What is required ▸
Copy each line below in which the word "centre" occurs.

** Opening Records supplied block **

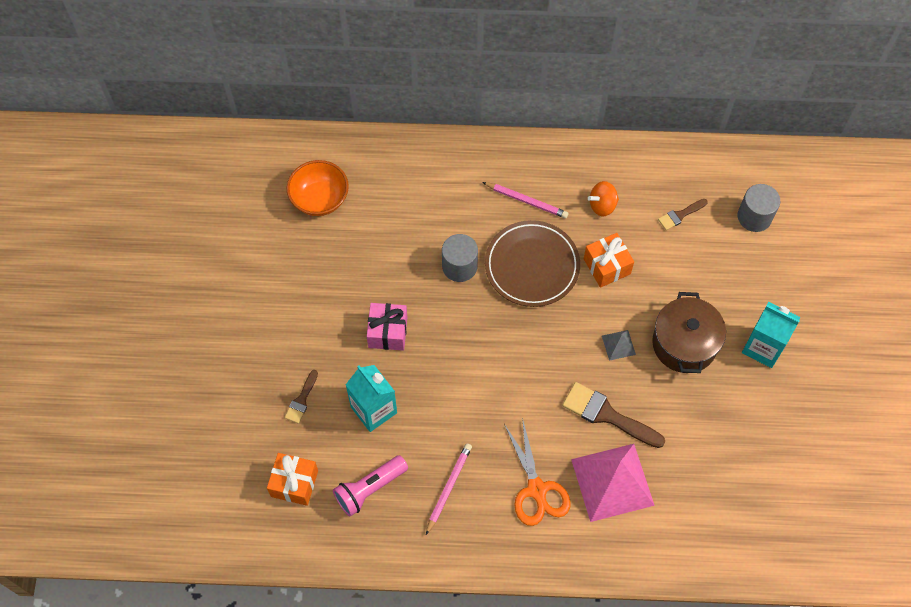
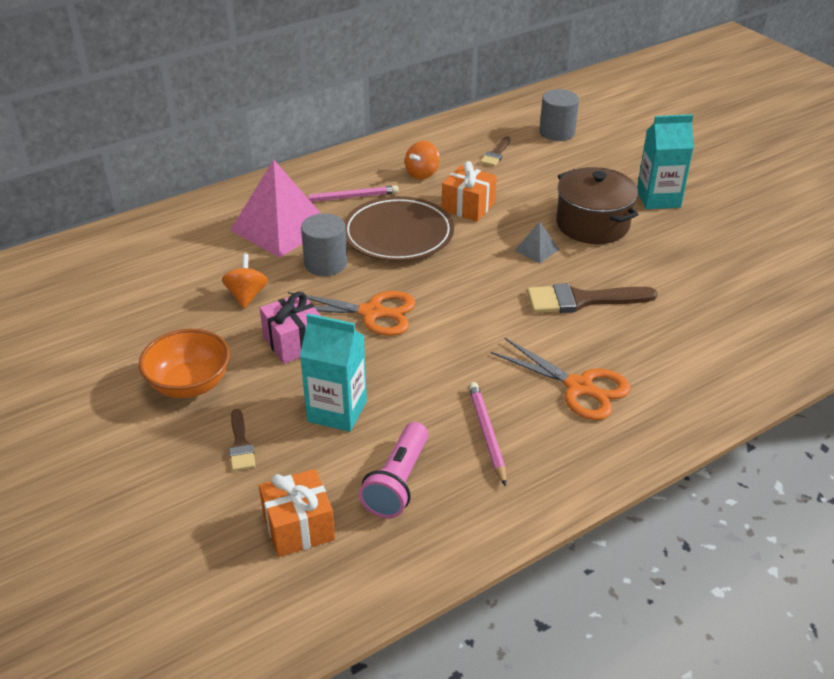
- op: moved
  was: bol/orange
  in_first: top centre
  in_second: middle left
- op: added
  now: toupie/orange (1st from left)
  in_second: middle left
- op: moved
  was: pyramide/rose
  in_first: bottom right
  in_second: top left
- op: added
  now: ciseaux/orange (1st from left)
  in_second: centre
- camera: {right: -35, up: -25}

** Closing Records supplied block **

Answer section ▸
  in_first: top centre
  in_second: centre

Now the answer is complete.